**AIM OF THE EXERCISE:**
With the images removed, repeat the data below exactly.

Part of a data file
•••

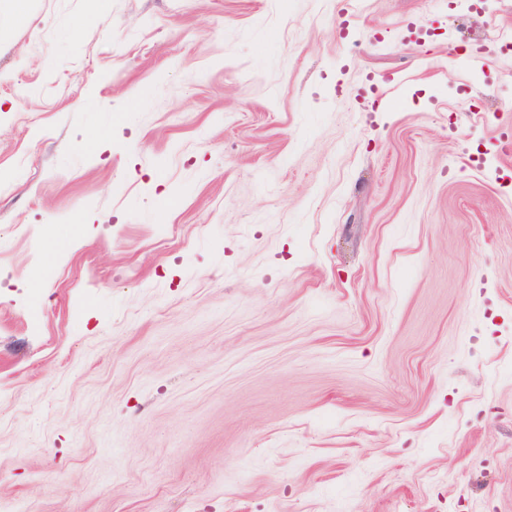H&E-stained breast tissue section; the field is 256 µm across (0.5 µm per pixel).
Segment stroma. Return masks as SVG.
Listing matches in <instances>:
<instances>
[{"label": "stroma", "instance_id": "obj_1", "mask_svg": "<svg viewBox=\"0 0 512 512\" xmlns=\"http://www.w3.org/2000/svg\"><path fill=\"white\" fill-rule=\"evenodd\" d=\"M512 0L0 13V512H512Z\"/></svg>", "mask_w": 512, "mask_h": 512}]
</instances>
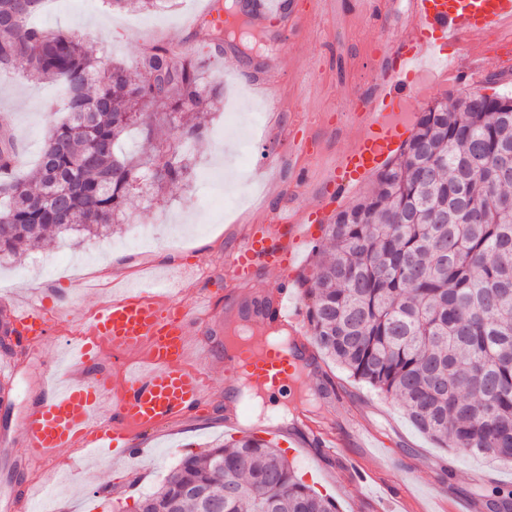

•••

**WRITTEN RESPONSE:**
H&E-stained breast tissue section; the field is 256 µm across (0.5 µm per pixel).
Segment stroma. Return masks as SVG.
Listing matches in <instances>:
<instances>
[{"label": "stroma", "instance_id": "obj_1", "mask_svg": "<svg viewBox=\"0 0 512 512\" xmlns=\"http://www.w3.org/2000/svg\"><path fill=\"white\" fill-rule=\"evenodd\" d=\"M512 0L0 13V512H512Z\"/></svg>", "mask_w": 512, "mask_h": 512}]
</instances>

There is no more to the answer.